## Work to be completed:
Set down the whole listing below exactly, without pictures.

--- Data block ---

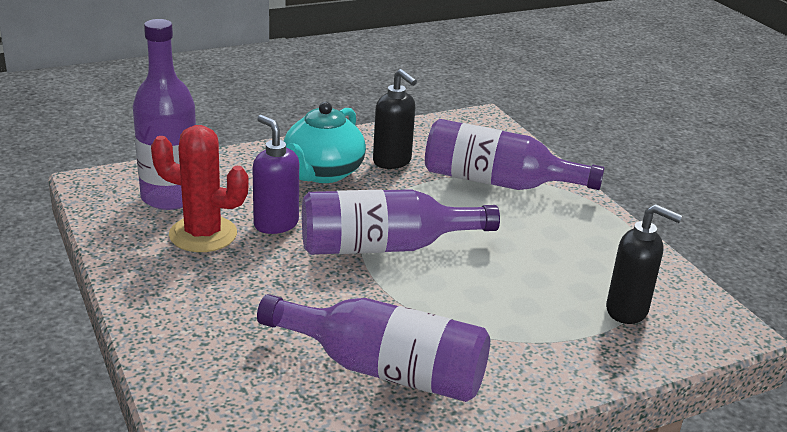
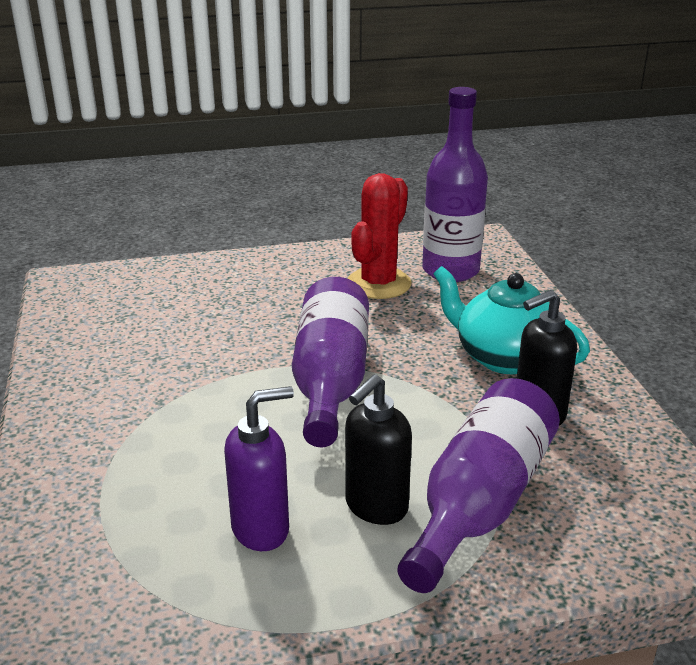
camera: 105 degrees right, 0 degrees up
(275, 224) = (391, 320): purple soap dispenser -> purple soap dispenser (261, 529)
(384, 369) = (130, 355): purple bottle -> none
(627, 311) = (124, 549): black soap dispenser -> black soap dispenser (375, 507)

---

## Answer below:
camera: 105 degrees right, 0 degrees up
(275, 224) = (391, 320): purple soap dispenser -> purple soap dispenser (261, 529)
(384, 369) = (130, 355): purple bottle -> none
(627, 311) = (124, 549): black soap dispenser -> black soap dispenser (375, 507)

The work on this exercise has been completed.